WORK ORDER = When you return the data, keep every line exactly as it is and leave out the pictures.

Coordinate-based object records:
━━━━━━

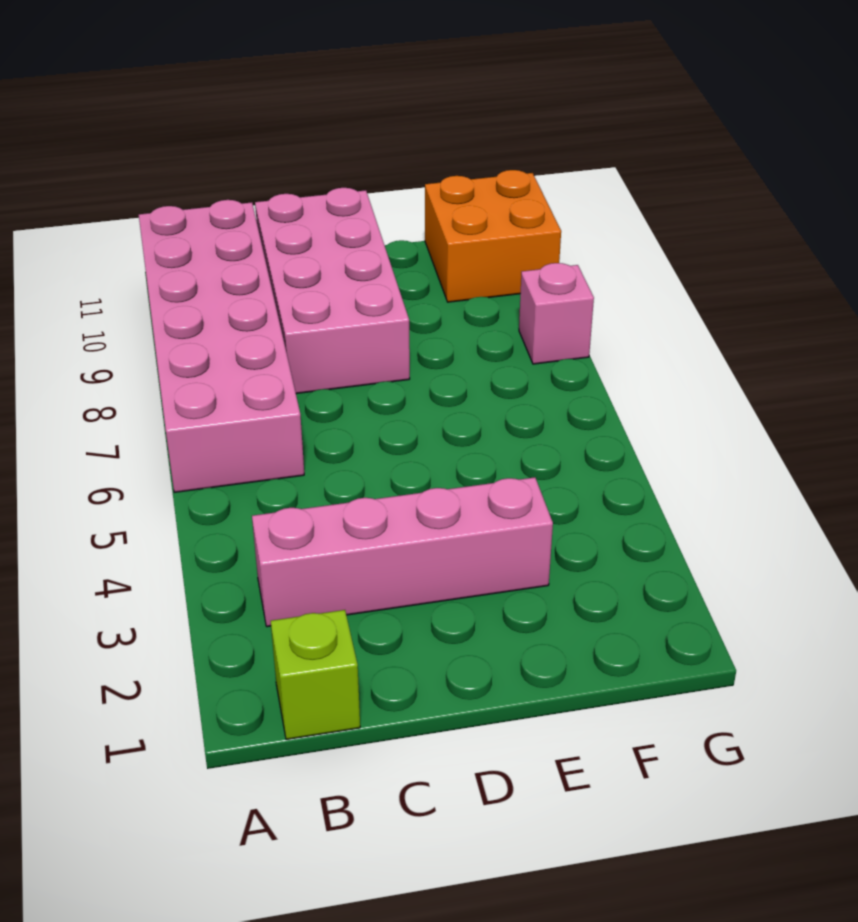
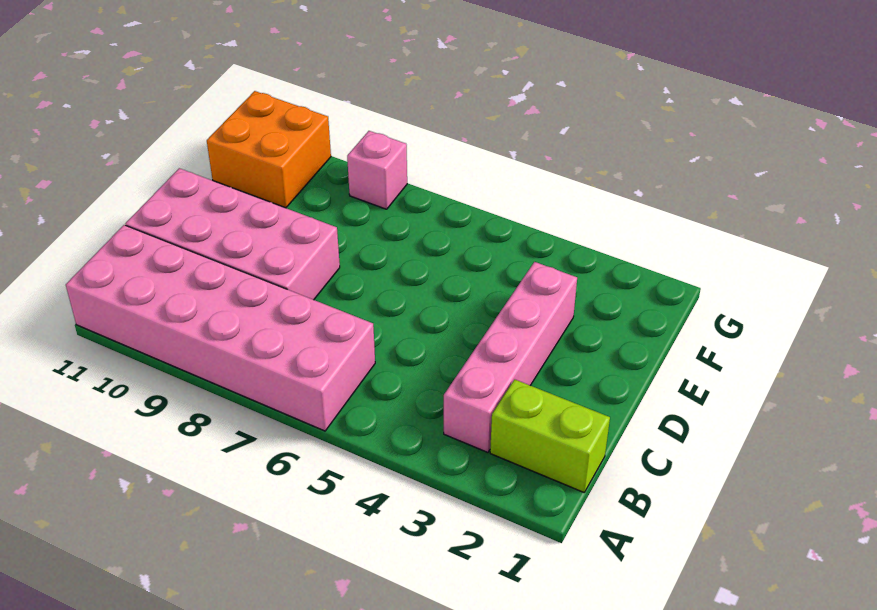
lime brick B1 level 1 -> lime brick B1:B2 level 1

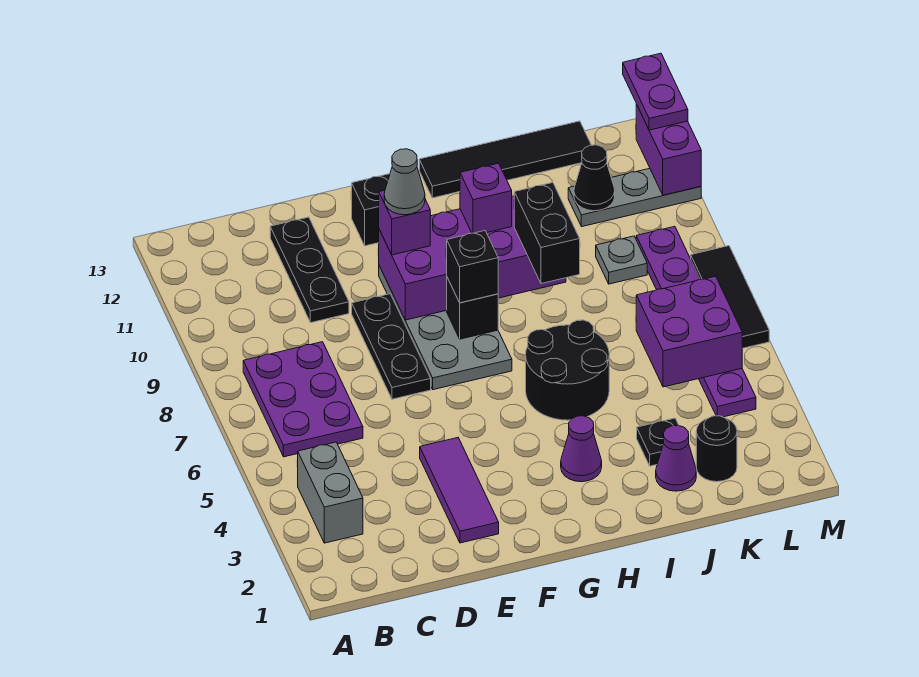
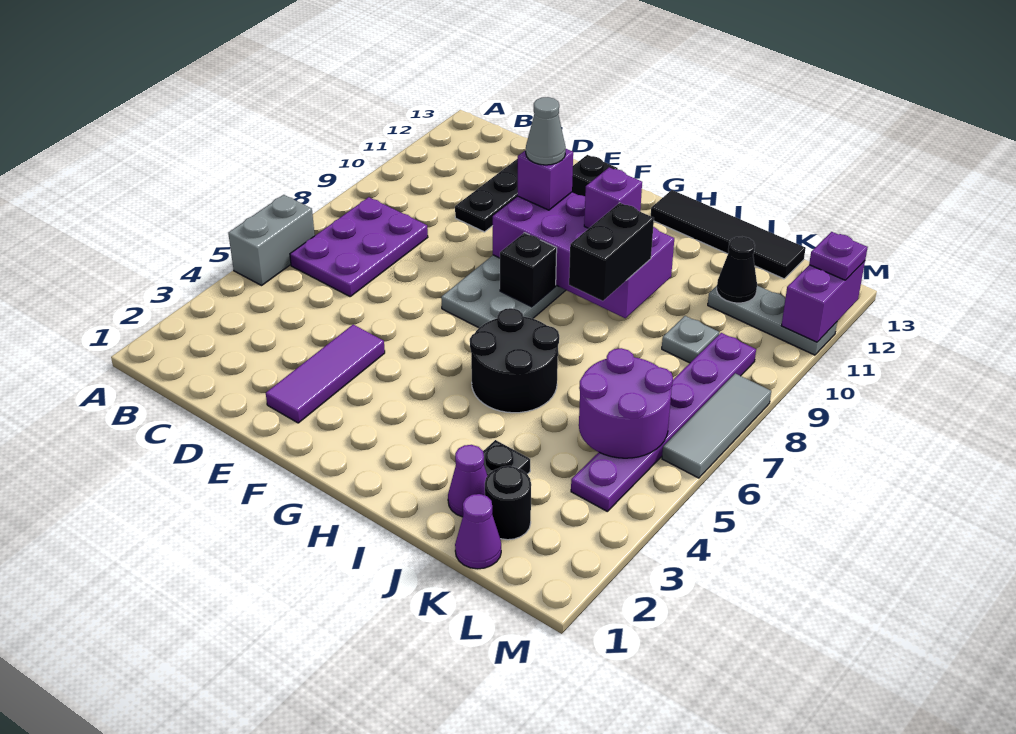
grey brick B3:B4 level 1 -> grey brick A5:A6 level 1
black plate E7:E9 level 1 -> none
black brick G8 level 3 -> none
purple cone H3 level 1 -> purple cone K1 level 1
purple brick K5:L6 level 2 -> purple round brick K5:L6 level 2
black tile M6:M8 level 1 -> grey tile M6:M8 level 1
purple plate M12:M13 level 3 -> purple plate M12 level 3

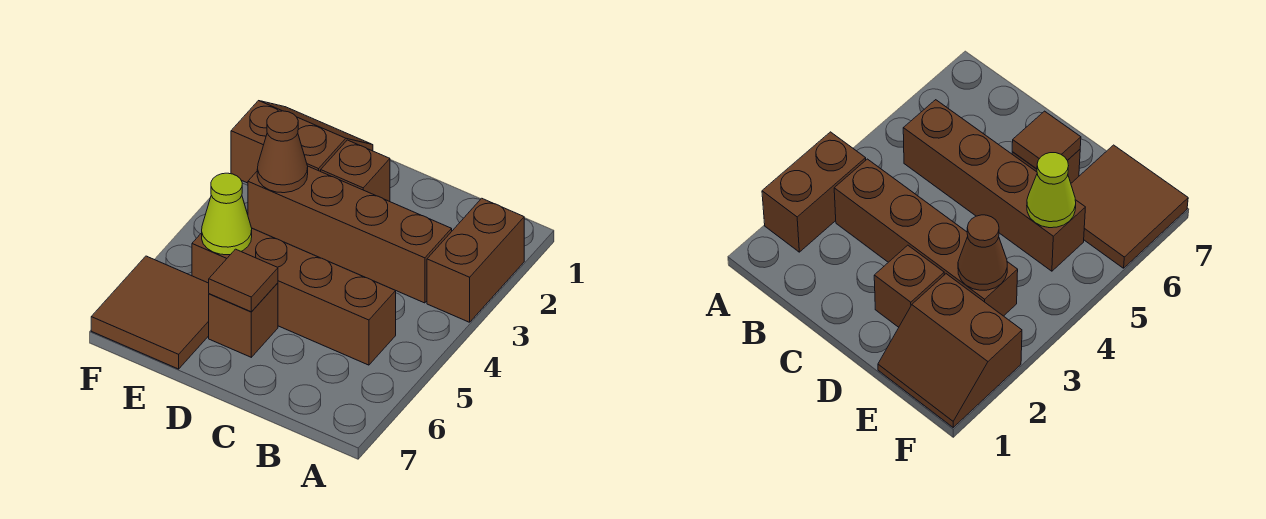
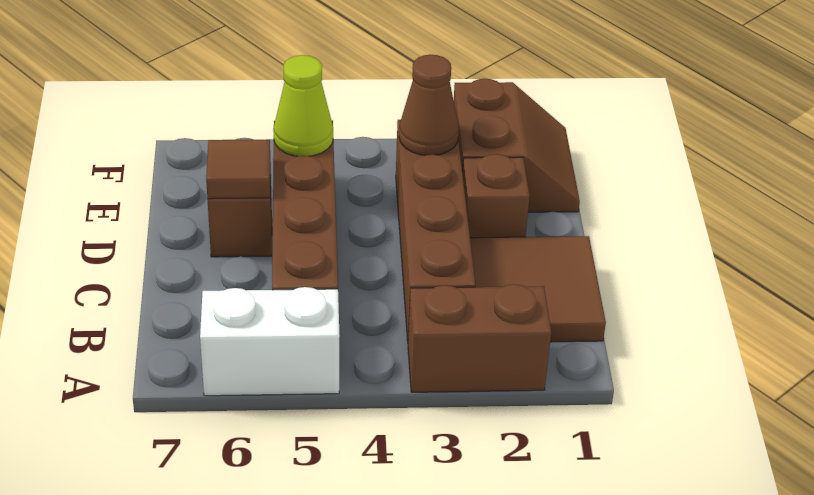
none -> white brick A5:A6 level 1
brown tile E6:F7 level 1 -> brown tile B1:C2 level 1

━━━━━━

TASK RESULT =
lime brick B1 level 1 -> lime brick B1:B2 level 1

grey brick B3:B4 level 1 -> grey brick A5:A6 level 1
black plate E7:E9 level 1 -> none
black brick G8 level 3 -> none
purple cone H3 level 1 -> purple cone K1 level 1
purple brick K5:L6 level 2 -> purple round brick K5:L6 level 2
black tile M6:M8 level 1 -> grey tile M6:M8 level 1
purple plate M12:M13 level 3 -> purple plate M12 level 3

none -> white brick A5:A6 level 1
brown tile E6:F7 level 1 -> brown tile B1:C2 level 1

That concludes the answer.